Start of Block

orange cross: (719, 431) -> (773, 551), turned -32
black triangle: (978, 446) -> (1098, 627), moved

End of Block
Start of Block

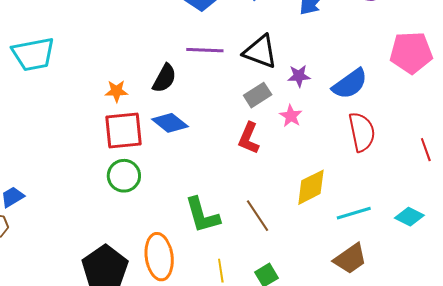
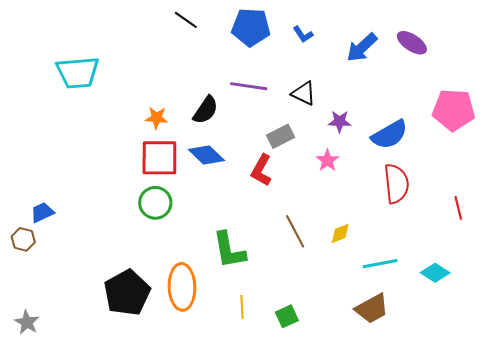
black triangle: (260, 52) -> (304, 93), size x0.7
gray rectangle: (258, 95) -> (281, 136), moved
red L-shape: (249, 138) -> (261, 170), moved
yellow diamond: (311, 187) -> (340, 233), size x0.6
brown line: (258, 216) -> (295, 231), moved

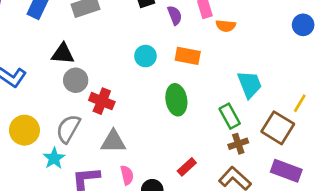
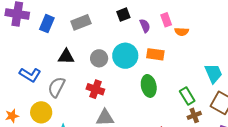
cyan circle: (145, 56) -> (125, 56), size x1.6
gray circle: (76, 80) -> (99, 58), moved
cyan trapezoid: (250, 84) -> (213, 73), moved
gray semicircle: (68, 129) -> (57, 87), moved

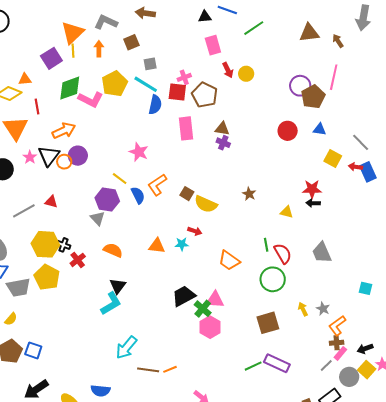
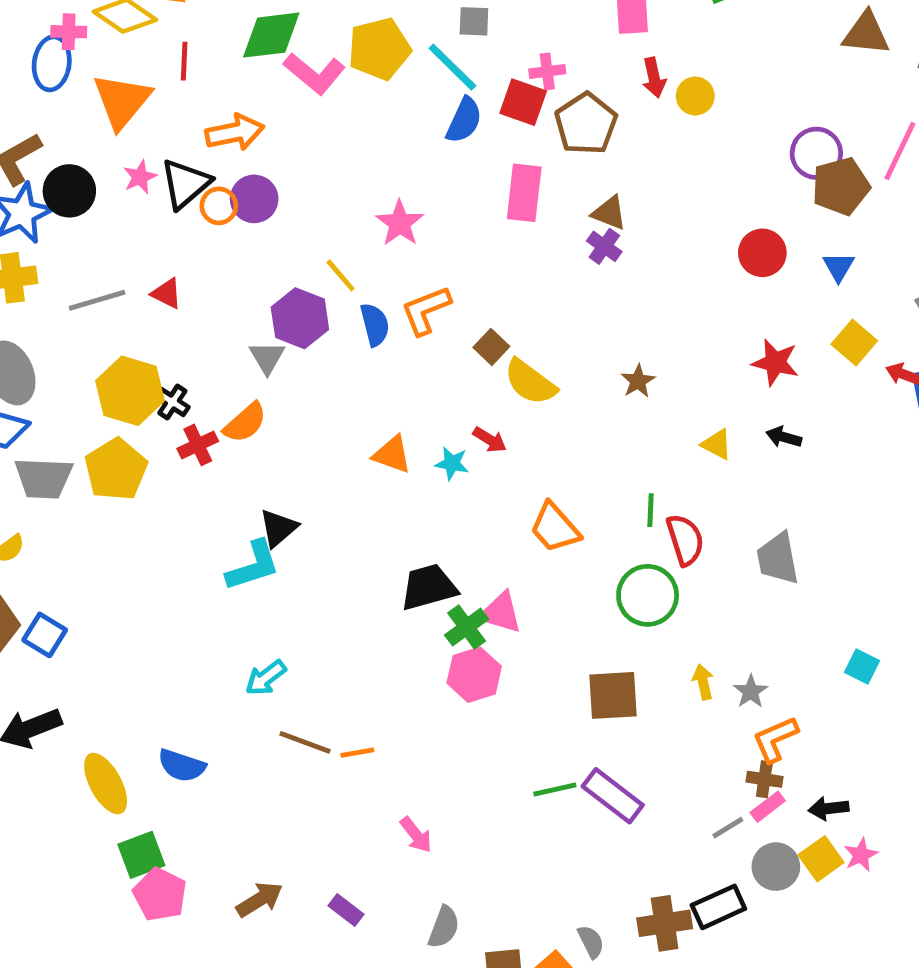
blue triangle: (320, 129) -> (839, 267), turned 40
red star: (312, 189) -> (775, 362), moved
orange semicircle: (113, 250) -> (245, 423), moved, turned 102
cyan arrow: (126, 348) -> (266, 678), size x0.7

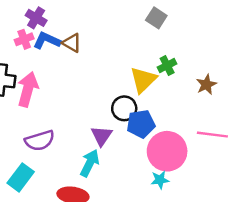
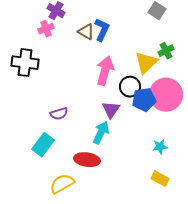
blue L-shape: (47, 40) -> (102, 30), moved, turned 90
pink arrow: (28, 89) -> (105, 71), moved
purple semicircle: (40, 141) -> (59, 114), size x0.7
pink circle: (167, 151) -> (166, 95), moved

End of Block
Start of Block

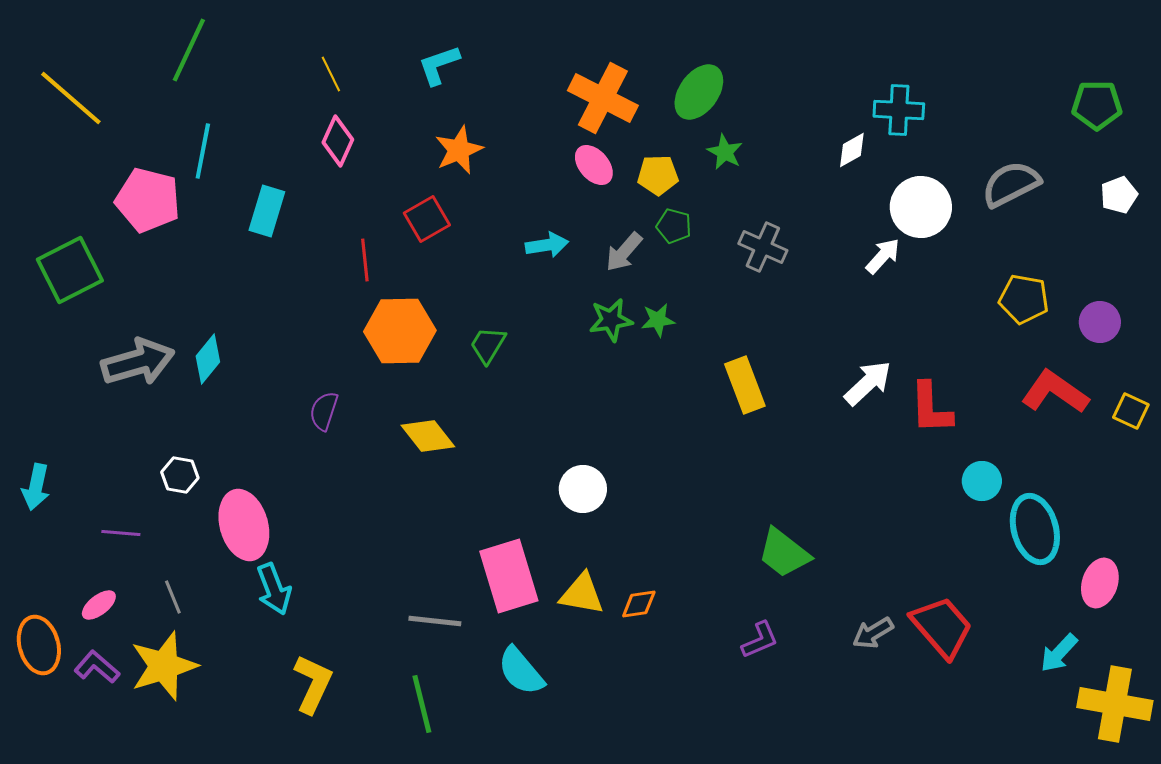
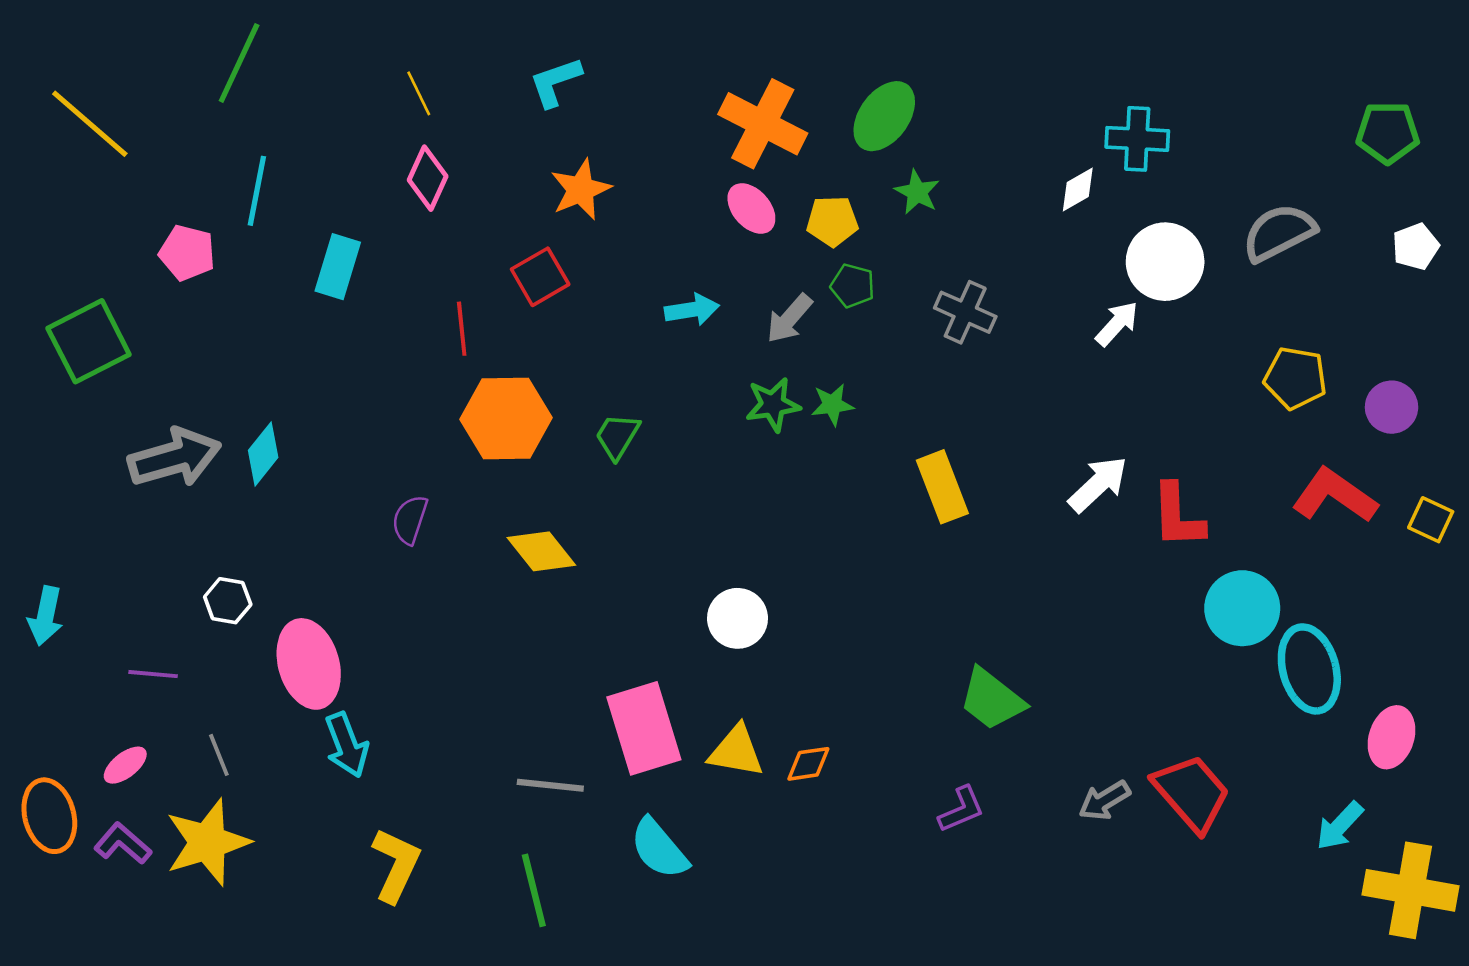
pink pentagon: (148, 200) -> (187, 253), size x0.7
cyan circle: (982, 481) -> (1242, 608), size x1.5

End of Block

The problem: Could you reproduce, exactly, every line above from the line with "pink pentagon: (148, 200)" to the line with "cyan circle: (982, 481)", and no other line? Both ends count.

Written response:
pink pentagon: (148, 200) -> (187, 253), size x0.7
cyan circle: (982, 481) -> (1242, 608), size x1.5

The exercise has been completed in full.